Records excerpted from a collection
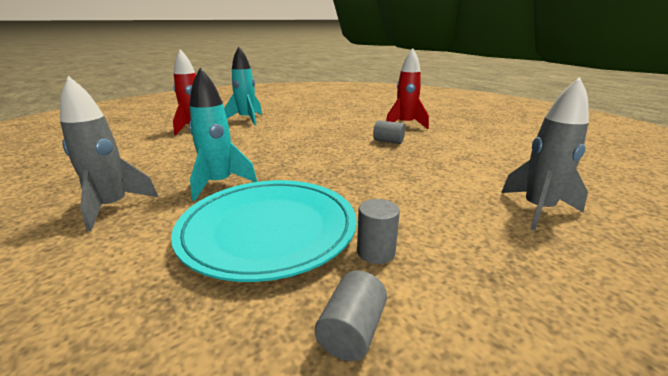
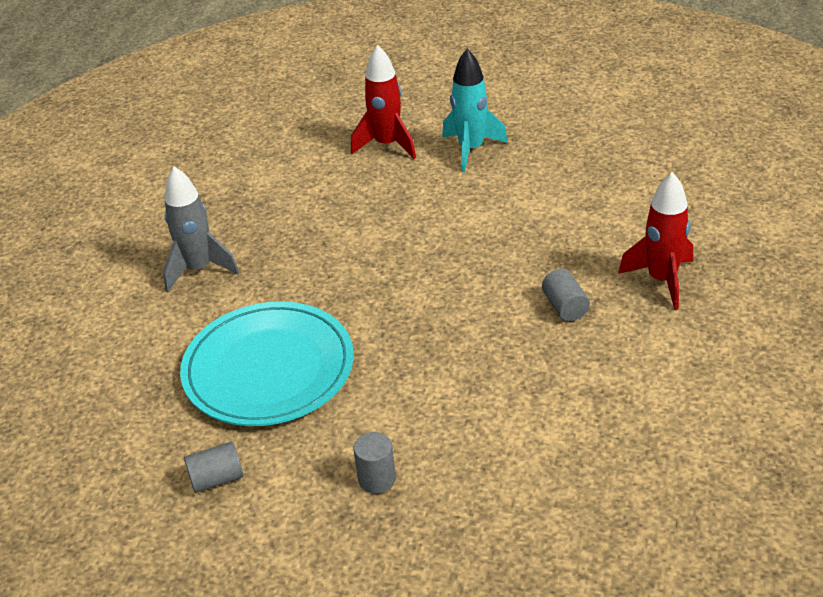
camera: 50 degrees right, 15 degrees up
(219, 184) = (297, 283): turquoise rocket -> none
(376, 252) = (306, 441): grey cylinder -> grey cylinder (377, 479)
(537, 210) = (504, 504): grey rocket -> none

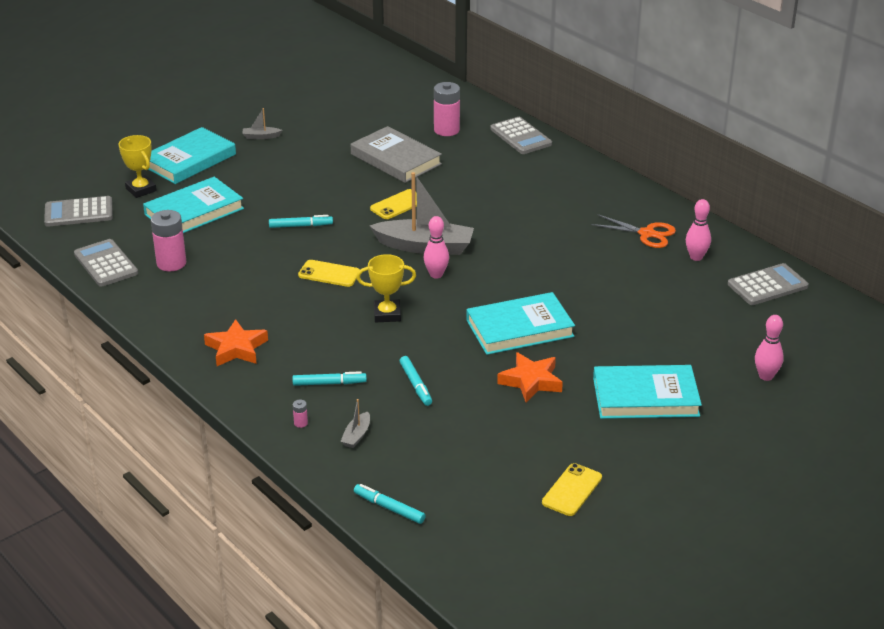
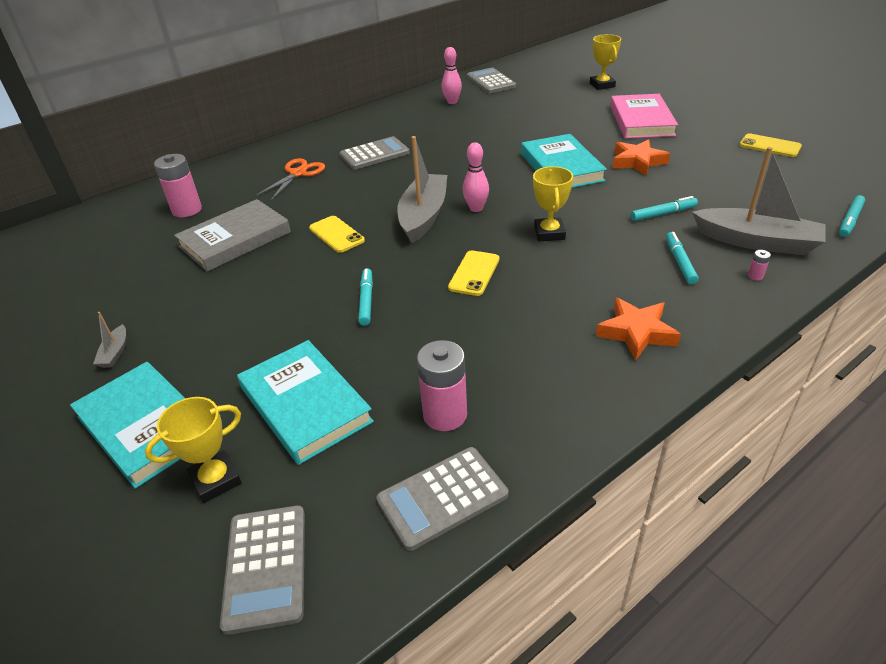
camera: 85 degrees left, 5 degrees up
(356, 435) = (757, 242): grey boat -> grey boat, size x2.35
(521, 136) = (225, 170): grey calculator -> grey calculator (374, 154)
(645, 397) = (641, 121): turquoise book -> pink book
(647, 234) = (416, 118): orange scissors -> orange scissors (298, 173)
(766, 376) = (602, 85): pink bowling pin -> yellow trophy

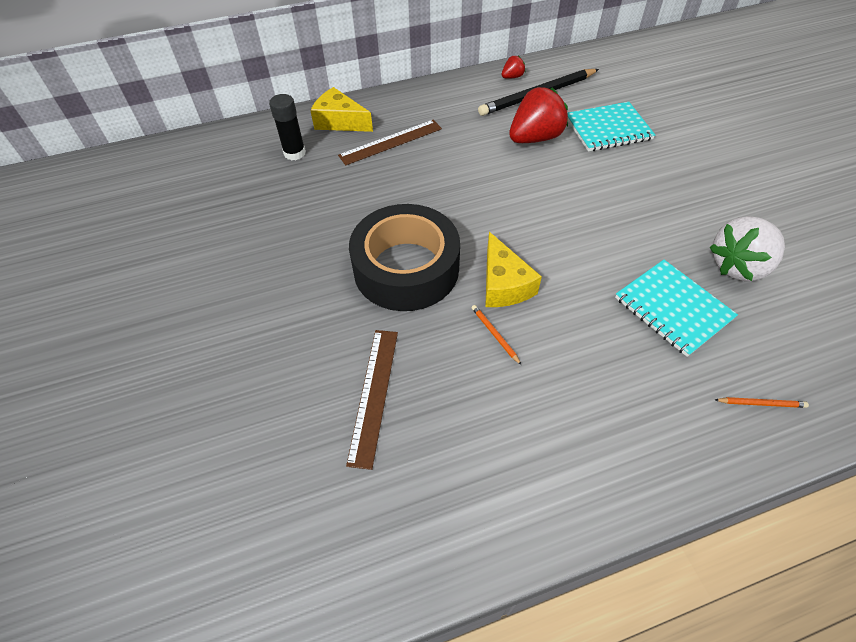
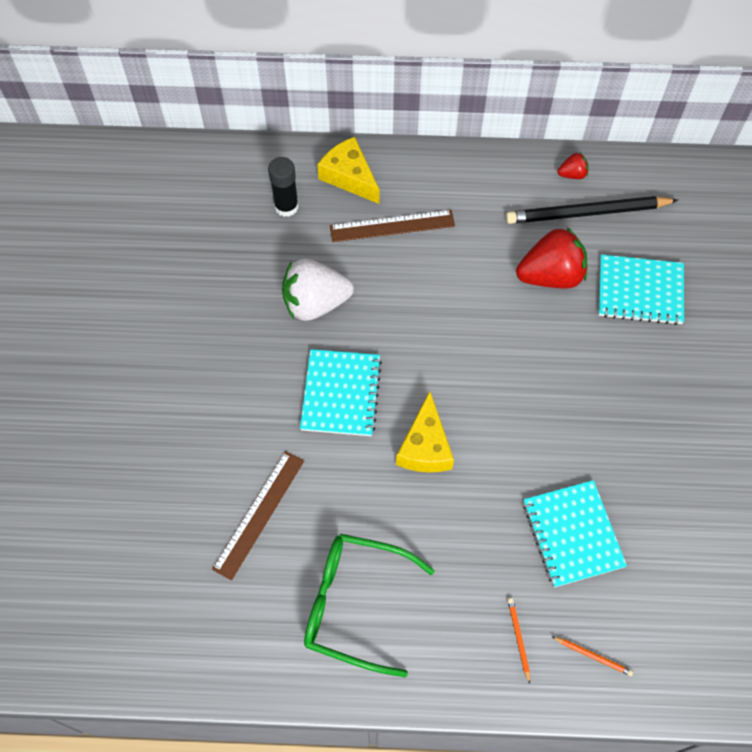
camera: 20 degrees right, 10 degrees up
(406, 268) = (341, 394): black tape -> turquoise notebook
(494, 334) = (390, 496): orange pencil -> orange pencil (518, 639)
(512, 444) = (355, 604): none -> green glasses
(738, 266) = (668, 514): white strawberry -> white strawberry (315, 303)

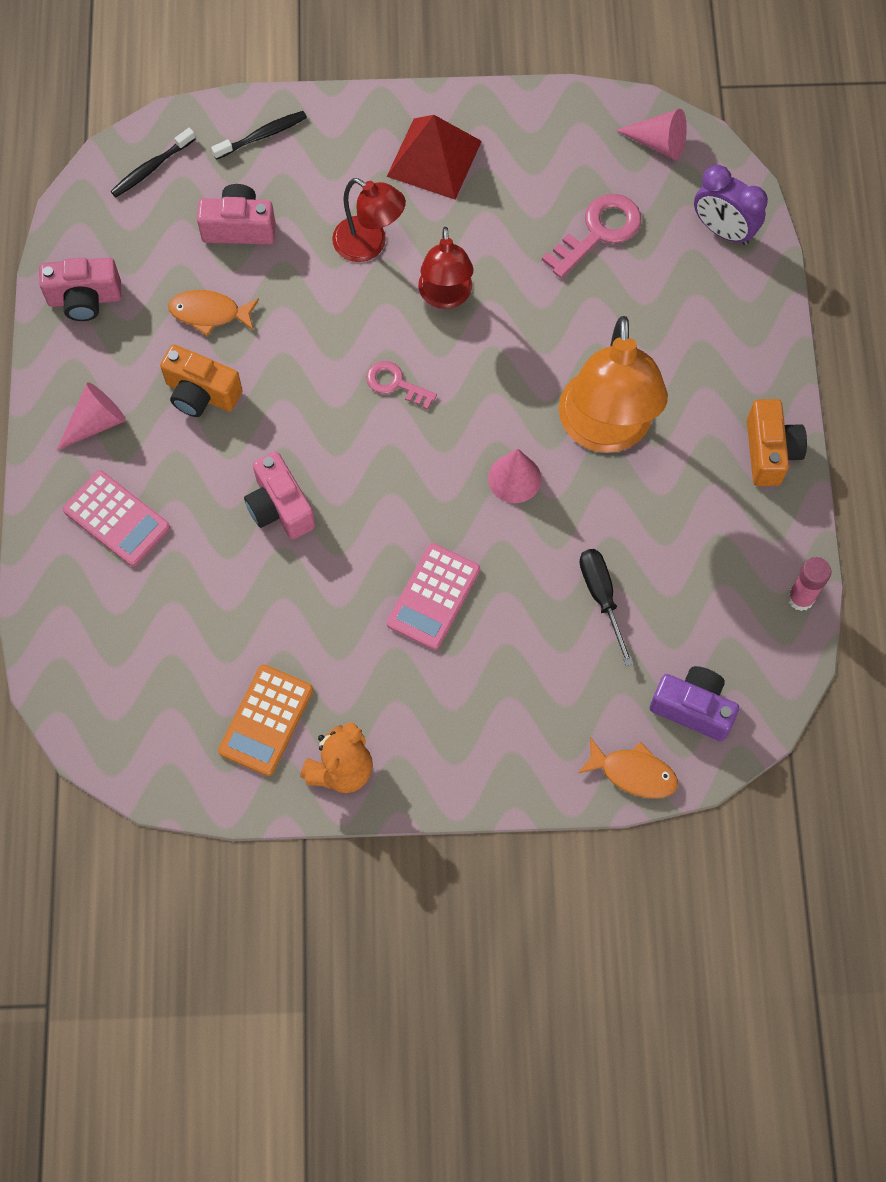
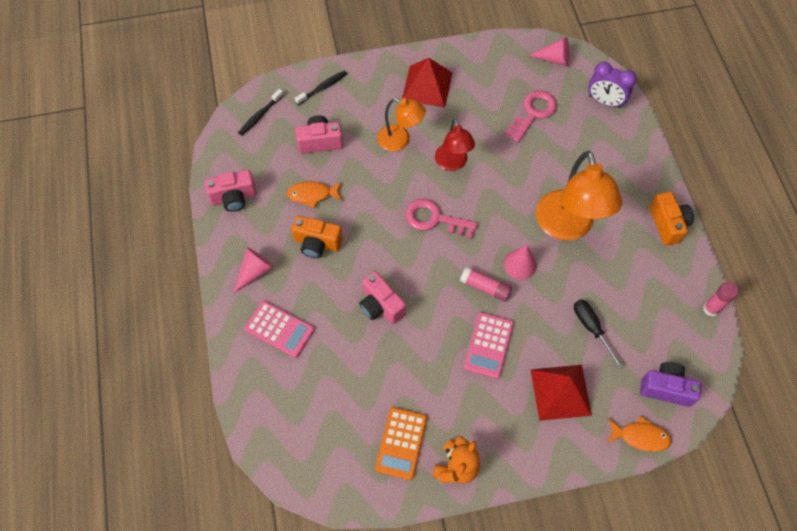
camera: 10 degrees left, 5 degrees down
(369, 245) = (400, 140): red lamp -> orange lamp
(395, 384) = (434, 219): pink key -> pink key, size x1.60
(450, 505) = (485, 287): none -> pink glue stick
(527, 686) = (560, 392): none -> red pyramid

**PROBLEM TO WORK ON**
Copy word for word each line of the data above, from the first through the one containing "(647, 234) = (416, 118): orange", and include no pictures.

**ANSWER TO THIS TASK**
camera: 50 degrees right, 15 degrees up
(219, 184) = (297, 283): turquoise rocket -> none
(376, 252) = (306, 441): grey cylinder -> grey cylinder (377, 479)
(537, 210) = (504, 504): grey rocket -> none

camera: 85 degrees left, 5 degrees up
(356, 435) = (757, 242): grey boat -> grey boat, size x2.35
(521, 136) = (225, 170): grey calculator -> grey calculator (374, 154)
(645, 397) = (641, 121): turquoise book -> pink book
(647, 234) = (416, 118): orange scissors -> orange scissors (298, 173)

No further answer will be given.